INFORMATION =>
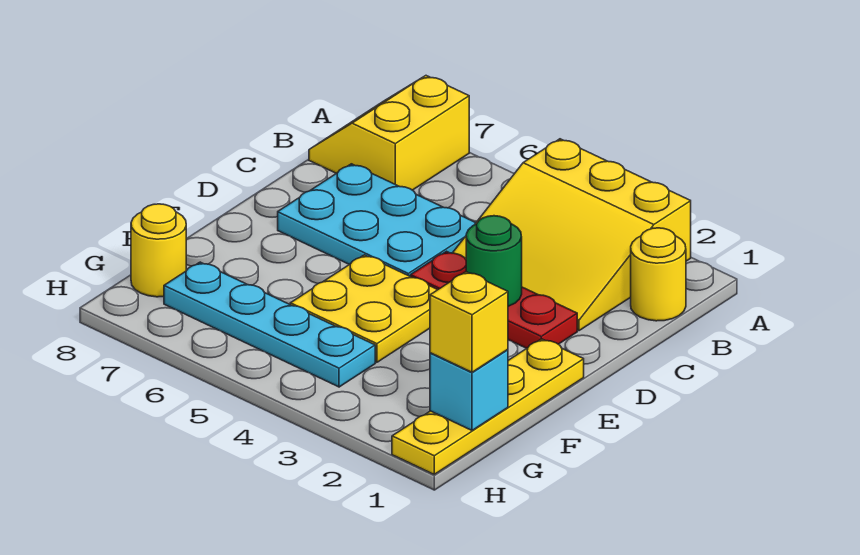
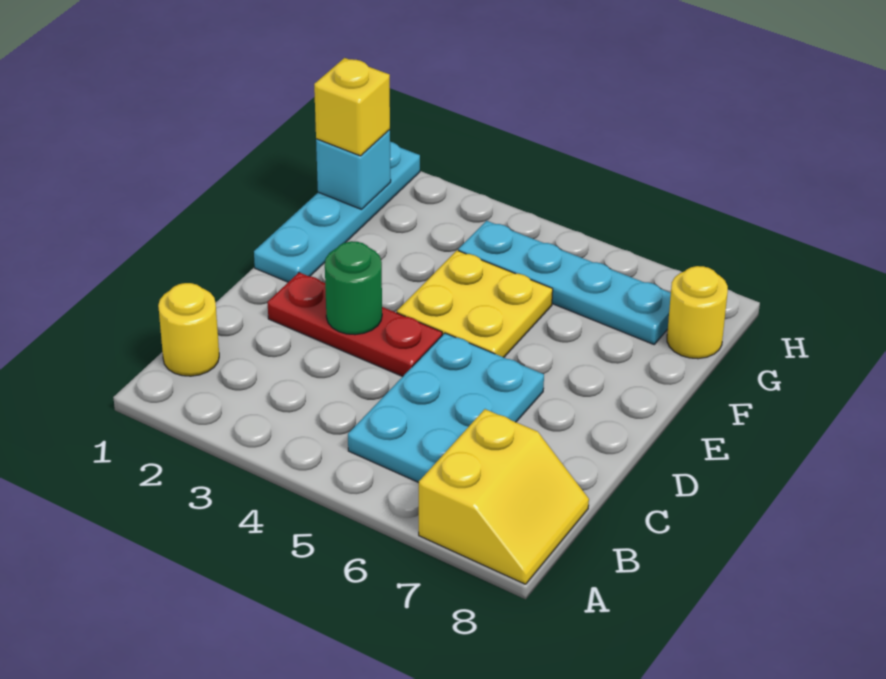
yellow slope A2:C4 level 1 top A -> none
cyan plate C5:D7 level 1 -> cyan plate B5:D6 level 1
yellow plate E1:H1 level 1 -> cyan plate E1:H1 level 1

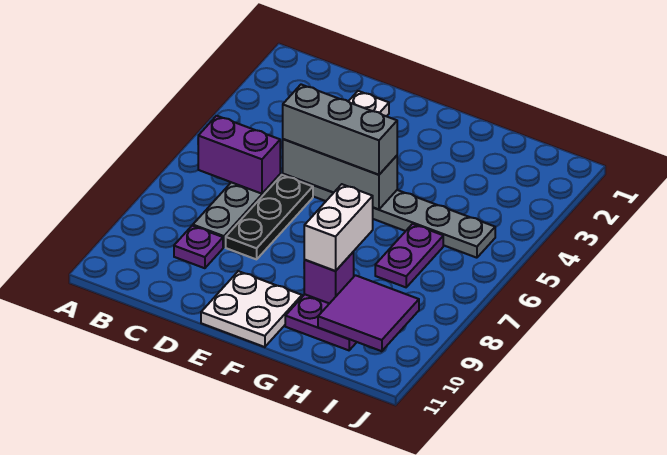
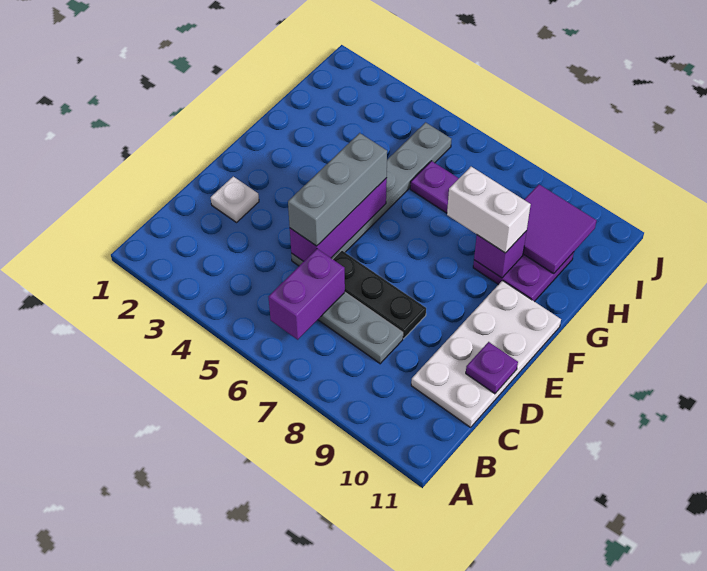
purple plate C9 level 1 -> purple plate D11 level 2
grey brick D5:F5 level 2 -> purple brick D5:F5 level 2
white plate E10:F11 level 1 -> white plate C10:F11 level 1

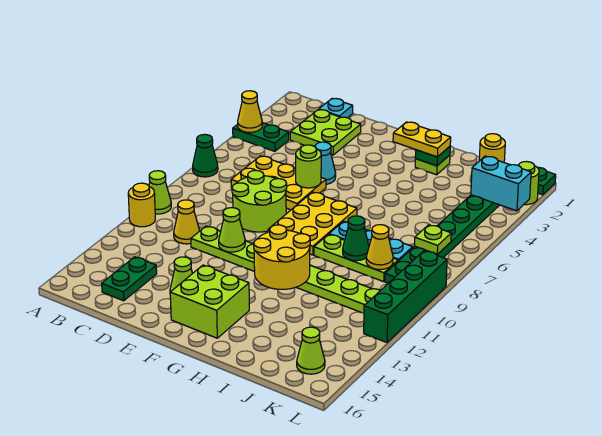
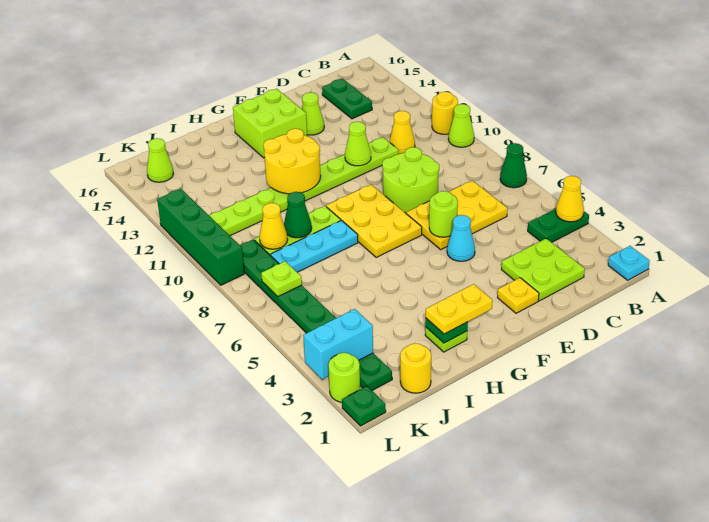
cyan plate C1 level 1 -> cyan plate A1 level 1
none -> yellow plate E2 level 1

...

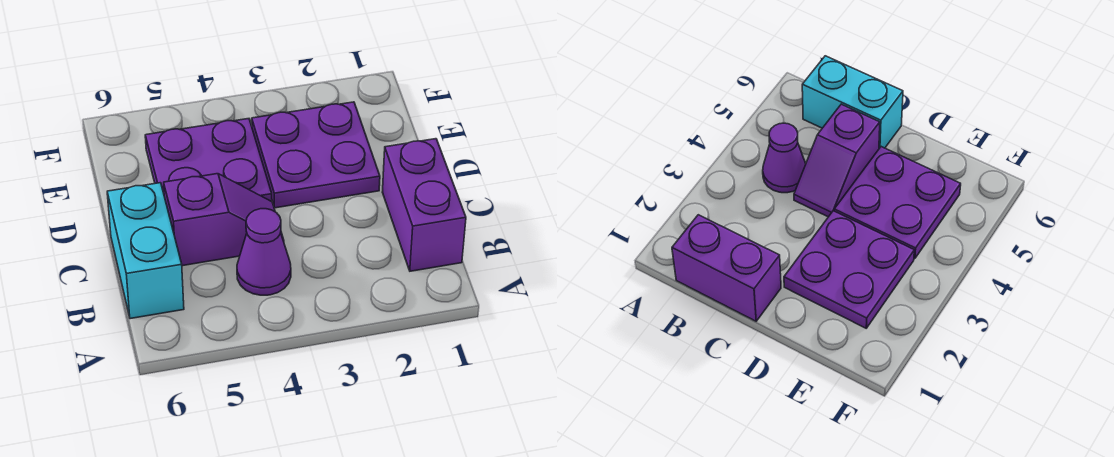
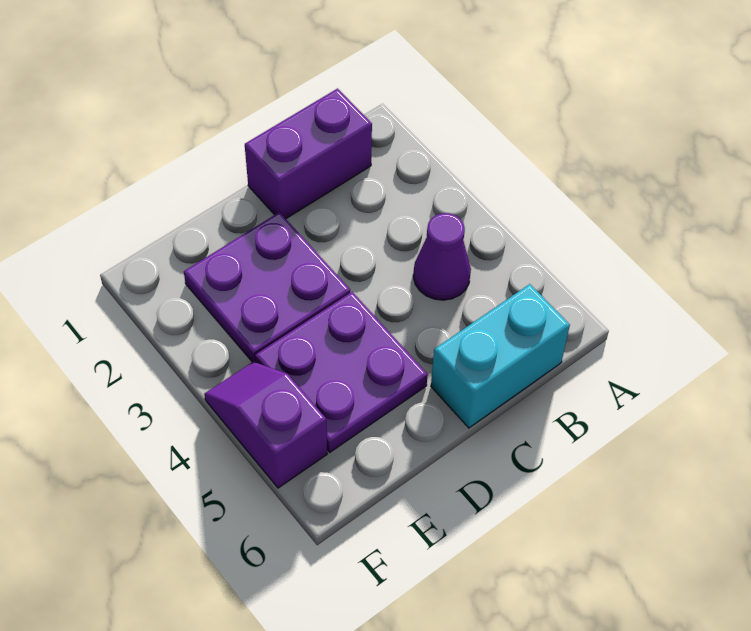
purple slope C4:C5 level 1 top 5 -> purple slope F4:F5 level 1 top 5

--

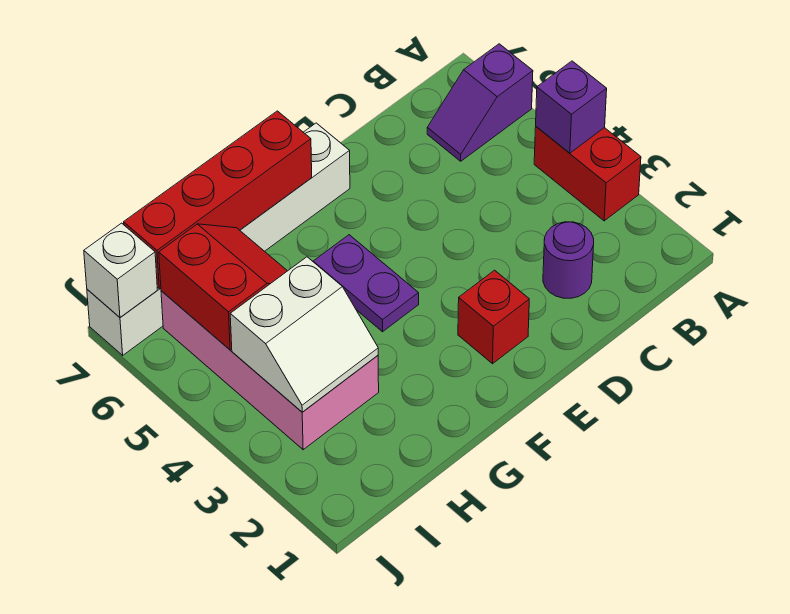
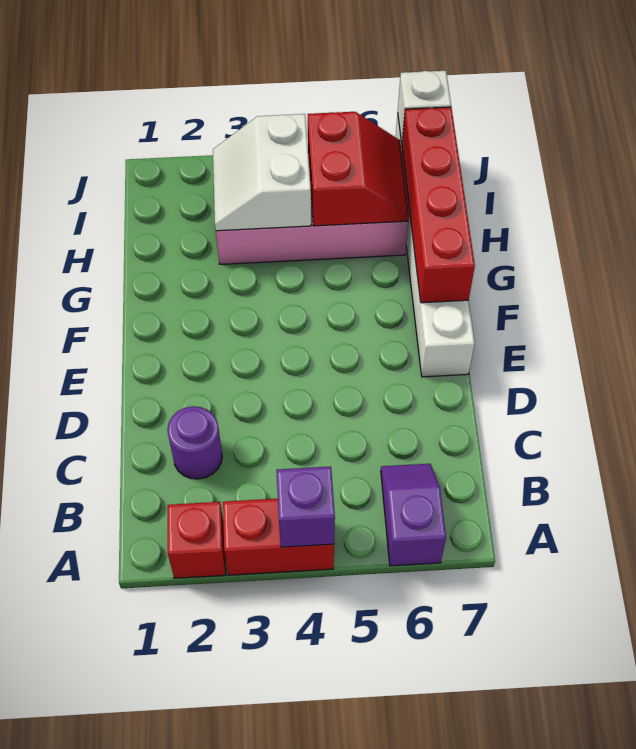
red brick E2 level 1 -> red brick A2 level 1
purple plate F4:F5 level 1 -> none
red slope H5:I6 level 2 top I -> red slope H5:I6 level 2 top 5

WHAT IS BEING ASKED => State the number of lines in the records above that contain the string "brick", and give nothing else.

ANSWER => 2